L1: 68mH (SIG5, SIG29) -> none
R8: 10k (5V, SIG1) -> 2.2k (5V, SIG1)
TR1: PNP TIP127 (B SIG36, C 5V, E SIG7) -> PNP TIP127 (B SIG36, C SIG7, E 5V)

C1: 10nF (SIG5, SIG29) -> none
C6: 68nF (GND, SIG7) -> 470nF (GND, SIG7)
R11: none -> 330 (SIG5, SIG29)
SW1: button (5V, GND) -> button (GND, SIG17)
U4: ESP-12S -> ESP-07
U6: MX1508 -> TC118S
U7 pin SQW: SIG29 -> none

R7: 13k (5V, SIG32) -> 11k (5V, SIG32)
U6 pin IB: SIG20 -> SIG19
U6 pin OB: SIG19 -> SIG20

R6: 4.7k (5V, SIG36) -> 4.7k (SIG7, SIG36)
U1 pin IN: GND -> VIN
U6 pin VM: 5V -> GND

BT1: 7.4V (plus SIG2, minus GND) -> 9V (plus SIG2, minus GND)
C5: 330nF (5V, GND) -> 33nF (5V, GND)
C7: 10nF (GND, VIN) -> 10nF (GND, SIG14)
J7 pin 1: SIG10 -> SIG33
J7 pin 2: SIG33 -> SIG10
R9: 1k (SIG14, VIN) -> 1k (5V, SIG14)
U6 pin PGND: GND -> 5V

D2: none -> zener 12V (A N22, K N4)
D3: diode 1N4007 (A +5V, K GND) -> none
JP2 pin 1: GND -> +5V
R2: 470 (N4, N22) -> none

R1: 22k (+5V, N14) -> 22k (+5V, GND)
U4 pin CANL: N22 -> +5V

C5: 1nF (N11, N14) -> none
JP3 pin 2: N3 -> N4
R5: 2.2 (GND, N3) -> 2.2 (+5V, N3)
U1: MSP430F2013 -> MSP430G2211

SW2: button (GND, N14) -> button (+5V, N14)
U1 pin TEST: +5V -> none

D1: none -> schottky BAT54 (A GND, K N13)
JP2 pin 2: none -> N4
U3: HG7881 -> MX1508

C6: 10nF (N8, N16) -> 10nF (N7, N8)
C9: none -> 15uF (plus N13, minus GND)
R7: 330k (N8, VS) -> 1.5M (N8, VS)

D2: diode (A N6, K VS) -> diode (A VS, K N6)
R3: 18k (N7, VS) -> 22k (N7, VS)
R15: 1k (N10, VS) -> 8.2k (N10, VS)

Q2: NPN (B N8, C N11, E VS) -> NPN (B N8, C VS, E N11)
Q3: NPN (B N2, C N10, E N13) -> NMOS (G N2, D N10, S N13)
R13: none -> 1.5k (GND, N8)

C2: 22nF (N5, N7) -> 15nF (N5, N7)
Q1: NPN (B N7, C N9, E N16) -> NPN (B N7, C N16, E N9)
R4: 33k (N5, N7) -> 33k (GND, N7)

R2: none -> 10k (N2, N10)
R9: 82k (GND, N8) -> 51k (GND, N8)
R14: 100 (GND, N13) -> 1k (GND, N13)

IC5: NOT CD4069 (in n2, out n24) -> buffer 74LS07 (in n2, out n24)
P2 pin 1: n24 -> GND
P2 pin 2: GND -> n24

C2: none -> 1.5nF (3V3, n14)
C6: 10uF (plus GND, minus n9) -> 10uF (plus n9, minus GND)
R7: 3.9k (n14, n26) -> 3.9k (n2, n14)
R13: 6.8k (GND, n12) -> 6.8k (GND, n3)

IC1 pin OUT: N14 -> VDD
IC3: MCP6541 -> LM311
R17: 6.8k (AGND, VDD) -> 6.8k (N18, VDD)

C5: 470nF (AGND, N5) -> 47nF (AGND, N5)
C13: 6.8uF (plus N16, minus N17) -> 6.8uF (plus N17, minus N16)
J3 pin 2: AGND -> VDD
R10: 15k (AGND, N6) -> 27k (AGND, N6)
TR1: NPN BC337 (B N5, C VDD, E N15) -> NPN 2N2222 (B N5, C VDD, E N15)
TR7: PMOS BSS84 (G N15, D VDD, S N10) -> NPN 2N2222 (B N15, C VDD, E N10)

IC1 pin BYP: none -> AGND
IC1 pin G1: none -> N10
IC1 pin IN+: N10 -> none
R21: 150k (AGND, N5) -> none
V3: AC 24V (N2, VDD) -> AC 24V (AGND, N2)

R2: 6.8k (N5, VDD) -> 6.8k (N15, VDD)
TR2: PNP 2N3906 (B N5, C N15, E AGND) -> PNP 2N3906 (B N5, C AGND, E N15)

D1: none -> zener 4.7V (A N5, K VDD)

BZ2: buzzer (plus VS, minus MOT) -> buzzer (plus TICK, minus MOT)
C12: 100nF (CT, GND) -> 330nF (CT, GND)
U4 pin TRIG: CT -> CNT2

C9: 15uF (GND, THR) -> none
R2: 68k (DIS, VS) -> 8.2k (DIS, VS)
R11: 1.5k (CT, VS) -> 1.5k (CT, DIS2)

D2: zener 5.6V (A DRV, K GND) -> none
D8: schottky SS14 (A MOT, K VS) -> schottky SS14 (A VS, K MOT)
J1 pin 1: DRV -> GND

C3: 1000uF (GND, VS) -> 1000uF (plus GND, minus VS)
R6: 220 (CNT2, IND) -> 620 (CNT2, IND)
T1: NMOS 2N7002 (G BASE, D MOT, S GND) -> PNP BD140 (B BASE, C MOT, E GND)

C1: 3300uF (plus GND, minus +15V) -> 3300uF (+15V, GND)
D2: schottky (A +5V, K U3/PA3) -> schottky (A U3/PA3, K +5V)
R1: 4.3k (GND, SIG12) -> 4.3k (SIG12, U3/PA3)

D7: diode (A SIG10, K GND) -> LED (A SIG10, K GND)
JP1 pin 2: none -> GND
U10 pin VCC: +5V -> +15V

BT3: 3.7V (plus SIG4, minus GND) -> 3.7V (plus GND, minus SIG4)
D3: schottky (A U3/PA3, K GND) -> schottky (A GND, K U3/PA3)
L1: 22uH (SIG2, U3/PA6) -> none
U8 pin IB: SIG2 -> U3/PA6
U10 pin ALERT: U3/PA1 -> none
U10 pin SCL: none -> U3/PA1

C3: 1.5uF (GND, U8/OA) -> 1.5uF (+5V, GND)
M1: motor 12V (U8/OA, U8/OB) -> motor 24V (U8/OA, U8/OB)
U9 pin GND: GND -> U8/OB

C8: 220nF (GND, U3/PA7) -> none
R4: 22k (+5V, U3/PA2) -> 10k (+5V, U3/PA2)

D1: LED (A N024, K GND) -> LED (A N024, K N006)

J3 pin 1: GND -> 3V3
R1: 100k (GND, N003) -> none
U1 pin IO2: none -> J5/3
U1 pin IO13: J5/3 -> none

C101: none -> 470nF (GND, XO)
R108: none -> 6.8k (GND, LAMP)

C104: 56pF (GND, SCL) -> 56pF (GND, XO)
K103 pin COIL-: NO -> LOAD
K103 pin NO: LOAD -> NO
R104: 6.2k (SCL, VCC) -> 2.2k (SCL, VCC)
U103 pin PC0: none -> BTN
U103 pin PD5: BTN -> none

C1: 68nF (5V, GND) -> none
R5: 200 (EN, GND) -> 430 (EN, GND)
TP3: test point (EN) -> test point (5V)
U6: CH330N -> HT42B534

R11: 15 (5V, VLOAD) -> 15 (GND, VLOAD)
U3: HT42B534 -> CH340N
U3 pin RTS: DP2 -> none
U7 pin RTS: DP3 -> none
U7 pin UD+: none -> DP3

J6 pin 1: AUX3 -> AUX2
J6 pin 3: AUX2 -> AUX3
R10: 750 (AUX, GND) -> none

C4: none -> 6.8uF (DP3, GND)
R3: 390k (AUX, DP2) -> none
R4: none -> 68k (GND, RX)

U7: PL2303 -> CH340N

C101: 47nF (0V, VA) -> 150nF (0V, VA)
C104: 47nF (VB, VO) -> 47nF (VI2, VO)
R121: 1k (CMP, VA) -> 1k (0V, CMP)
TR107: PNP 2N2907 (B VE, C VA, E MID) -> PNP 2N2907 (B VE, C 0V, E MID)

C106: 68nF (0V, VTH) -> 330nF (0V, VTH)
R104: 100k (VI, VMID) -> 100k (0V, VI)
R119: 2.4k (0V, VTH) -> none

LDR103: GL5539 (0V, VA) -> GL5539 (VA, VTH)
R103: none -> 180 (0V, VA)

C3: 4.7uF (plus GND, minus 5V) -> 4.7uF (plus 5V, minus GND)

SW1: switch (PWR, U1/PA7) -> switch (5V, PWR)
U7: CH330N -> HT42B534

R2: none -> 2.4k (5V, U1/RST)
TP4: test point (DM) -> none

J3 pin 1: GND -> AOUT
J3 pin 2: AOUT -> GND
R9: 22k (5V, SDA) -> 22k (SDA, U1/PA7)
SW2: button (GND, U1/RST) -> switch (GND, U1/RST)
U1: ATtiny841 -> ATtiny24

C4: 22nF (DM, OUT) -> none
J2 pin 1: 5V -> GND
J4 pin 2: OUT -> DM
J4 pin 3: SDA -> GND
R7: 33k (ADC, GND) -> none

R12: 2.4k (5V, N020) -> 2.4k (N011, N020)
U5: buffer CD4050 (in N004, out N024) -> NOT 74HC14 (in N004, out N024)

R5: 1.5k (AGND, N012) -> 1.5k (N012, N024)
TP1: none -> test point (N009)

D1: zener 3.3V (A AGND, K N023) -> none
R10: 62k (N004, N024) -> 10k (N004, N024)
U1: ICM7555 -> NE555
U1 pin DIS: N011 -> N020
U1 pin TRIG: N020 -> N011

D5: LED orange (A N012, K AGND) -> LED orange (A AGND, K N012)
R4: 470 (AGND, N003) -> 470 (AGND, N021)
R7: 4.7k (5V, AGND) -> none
⁂
TASK DETAILS.
Reproduce, please, the lines of the material from its first line down to the line containing "R9: 82k (GND, N8) -> 51k (GND, N8)", keeping both ends and nothing beyond them.

TASK SOLUTION.
L1: 68mH (SIG5, SIG29) -> none
R8: 10k (5V, SIG1) -> 2.2k (5V, SIG1)
TR1: PNP TIP127 (B SIG36, C 5V, E SIG7) -> PNP TIP127 (B SIG36, C SIG7, E 5V)

C1: 10nF (SIG5, SIG29) -> none
C6: 68nF (GND, SIG7) -> 470nF (GND, SIG7)
R11: none -> 330 (SIG5, SIG29)
SW1: button (5V, GND) -> button (GND, SIG17)
U4: ESP-12S -> ESP-07
U6: MX1508 -> TC118S
U7 pin SQW: SIG29 -> none

R7: 13k (5V, SIG32) -> 11k (5V, SIG32)
U6 pin IB: SIG20 -> SIG19
U6 pin OB: SIG19 -> SIG20

R6: 4.7k (5V, SIG36) -> 4.7k (SIG7, SIG36)
U1 pin IN: GND -> VIN
U6 pin VM: 5V -> GND

BT1: 7.4V (plus SIG2, minus GND) -> 9V (plus SIG2, minus GND)
C5: 330nF (5V, GND) -> 33nF (5V, GND)
C7: 10nF (GND, VIN) -> 10nF (GND, SIG14)
J7 pin 1: SIG10 -> SIG33
J7 pin 2: SIG33 -> SIG10
R9: 1k (SIG14, VIN) -> 1k (5V, SIG14)
U6 pin PGND: GND -> 5V

D2: none -> zener 12V (A N22, K N4)
D3: diode 1N4007 (A +5V, K GND) -> none
JP2 pin 1: GND -> +5V
R2: 470 (N4, N22) -> none

R1: 22k (+5V, N14) -> 22k (+5V, GND)
U4 pin CANL: N22 -> +5V

C5: 1nF (N11, N14) -> none
JP3 pin 2: N3 -> N4
R5: 2.2 (GND, N3) -> 2.2 (+5V, N3)
U1: MSP430F2013 -> MSP430G2211

SW2: button (GND, N14) -> button (+5V, N14)
U1 pin TEST: +5V -> none

D1: none -> schottky BAT54 (A GND, K N13)
JP2 pin 2: none -> N4
U3: HG7881 -> MX1508

C6: 10nF (N8, N16) -> 10nF (N7, N8)
C9: none -> 15uF (plus N13, minus GND)
R7: 330k (N8, VS) -> 1.5M (N8, VS)

D2: diode (A N6, K VS) -> diode (A VS, K N6)
R3: 18k (N7, VS) -> 22k (N7, VS)
R15: 1k (N10, VS) -> 8.2k (N10, VS)

Q2: NPN (B N8, C N11, E VS) -> NPN (B N8, C VS, E N11)
Q3: NPN (B N2, C N10, E N13) -> NMOS (G N2, D N10, S N13)
R13: none -> 1.5k (GND, N8)

C2: 22nF (N5, N7) -> 15nF (N5, N7)
Q1: NPN (B N7, C N9, E N16) -> NPN (B N7, C N16, E N9)
R4: 33k (N5, N7) -> 33k (GND, N7)

R2: none -> 10k (N2, N10)
R9: 82k (GND, N8) -> 51k (GND, N8)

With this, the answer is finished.